**Requirement:** Produce an exact transcription of the data, with the images left out.

**Source records:**
__________
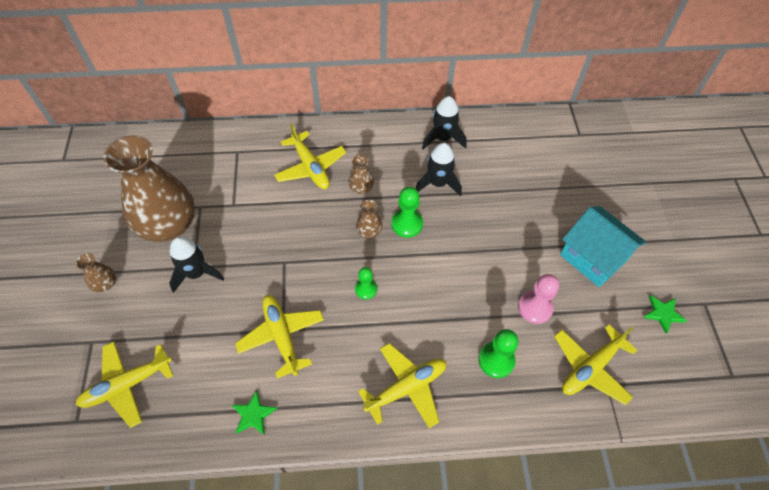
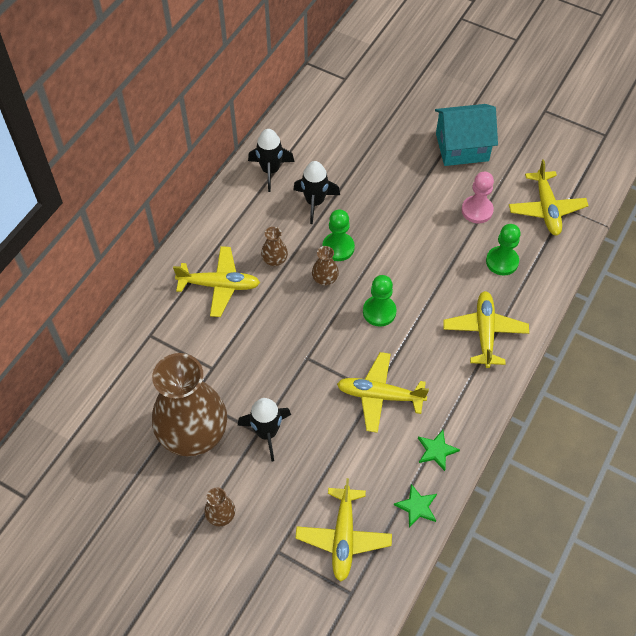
camera: 55 degrees left, 0 degrees up
(366, 289) = (379, 312): green pawn -> green pawn, size x1.52
(663, 313) = (535, 139): green star -> green star (417, 507)

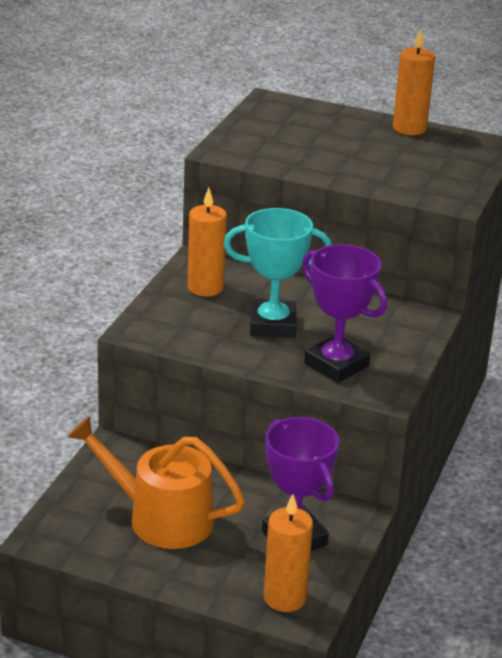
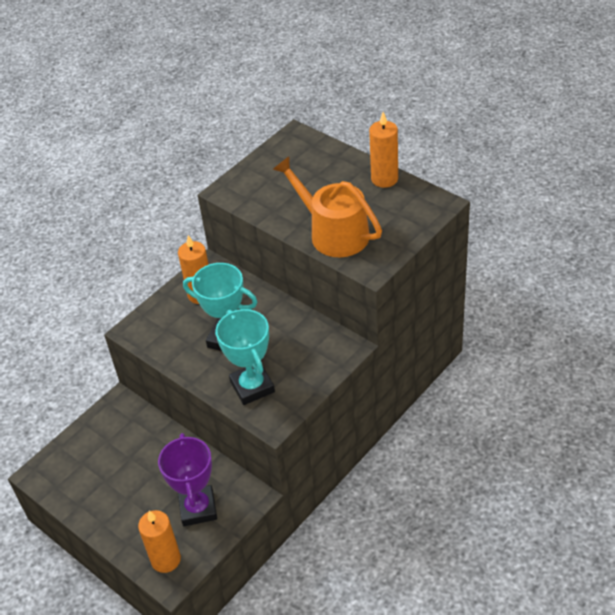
camera: 25 degrees right, 15 degrees up
(161, 518) = (120, 472): orange watering can -> orange watering can (333, 233)
(336, 365) = (252, 387): purple trophy -> turquoise trophy

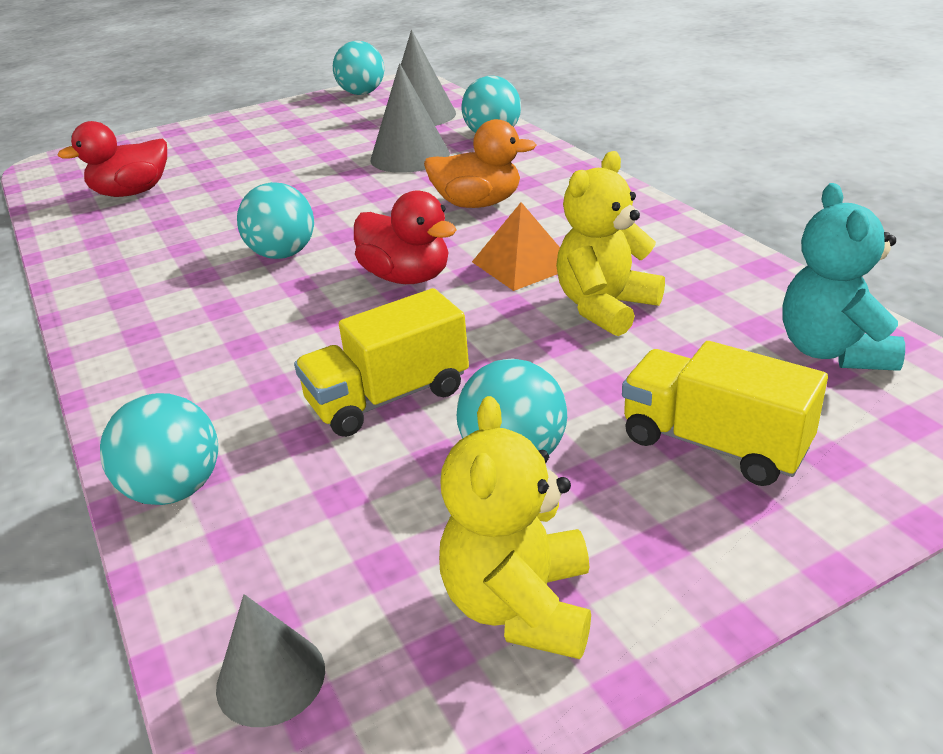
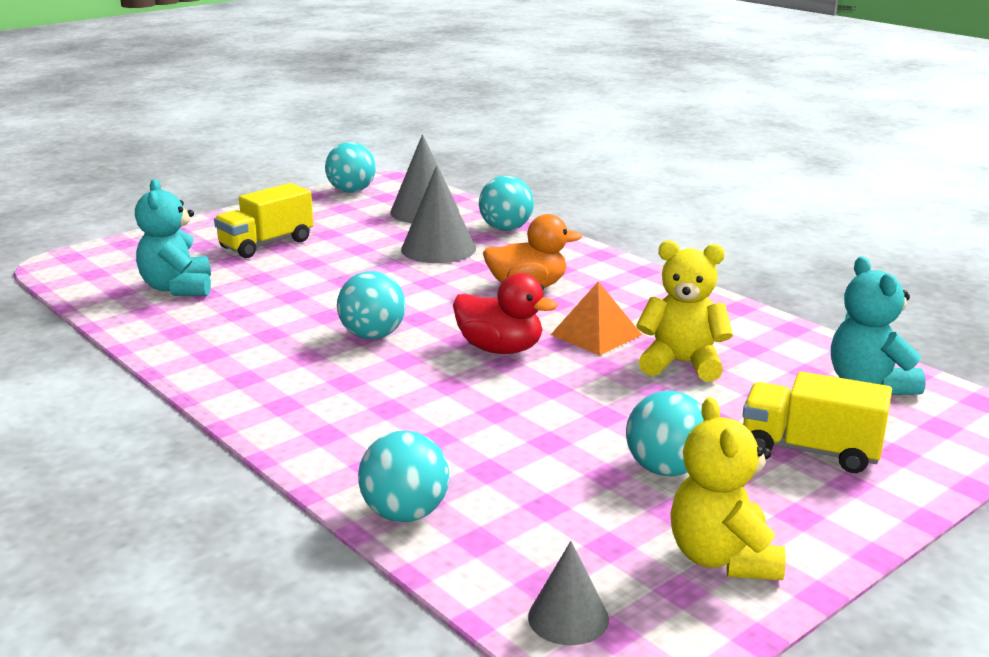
camera: 15 degrees left, 10 degrees down
(132, 193) = (178, 288): red duck -> turquoise teddy bear
(388, 397) = (542, 438): yellow truck -> yellow truck (266, 244)
(605, 307) = (682, 364): yellow teddy bear -> yellow teddy bear turned 75 degrees clockwise

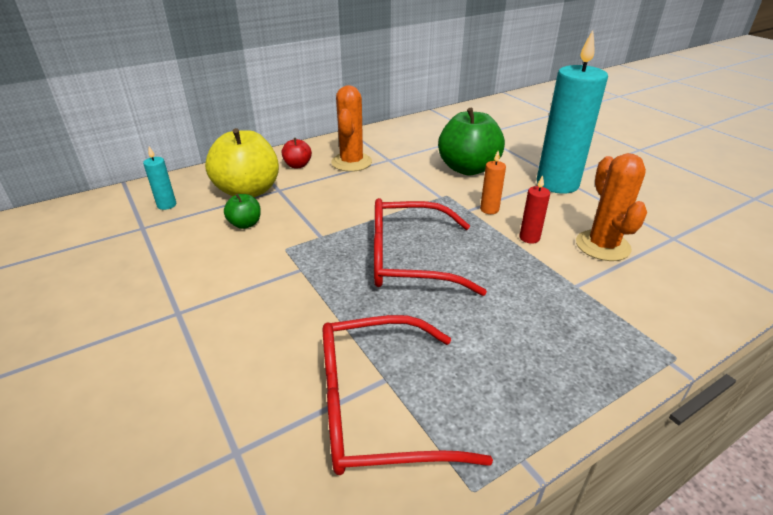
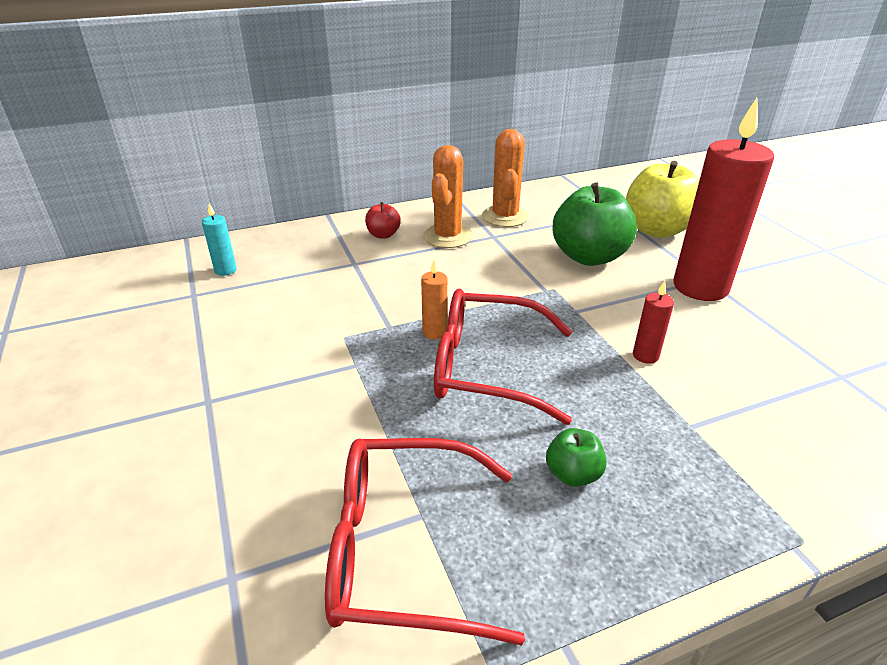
camera: 10 degrees right, 0 degrees up
(245, 224) = (306, 302): green apple -> green apple (573, 474)
(248, 191) = (319, 262): yellow apple -> yellow apple (657, 230)
(489, 209) = (603, 313): orange candle -> orange candle (434, 332)
(557, 184) = (700, 287): turquoise candle -> red candle
(602, 246) = (740, 377): orange cactus -> orange cactus (505, 216)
__________
**Answer for this exercise:**
camera: 55 degrees left, 0 degrees up
(366, 289) = (379, 312): green pawn -> green pawn, size x1.52
(663, 313) = (535, 139): green star -> green star (417, 507)

camera: 25 degrees right, 15 degrees up
(161, 518) = (120, 472): orange watering can -> orange watering can (333, 233)
(336, 365) = (252, 387): purple trophy -> turquoise trophy

camera: 15 degrees left, 10 degrees down
(132, 193) = (178, 288): red duck -> turquoise teddy bear
(388, 397) = (542, 438): yellow truck -> yellow truck (266, 244)
(605, 307) = (682, 364): yellow teddy bear -> yellow teddy bear turned 75 degrees clockwise

camera: 10 degrees right, 0 degrees up
(245, 224) = (306, 302): green apple -> green apple (573, 474)
(248, 191) = (319, 262): yellow apple -> yellow apple (657, 230)
(489, 209) = (603, 313): orange candle -> orange candle (434, 332)
(557, 184) = (700, 287): turquoise candle -> red candle
(602, 246) = (740, 377): orange cactus -> orange cactus (505, 216)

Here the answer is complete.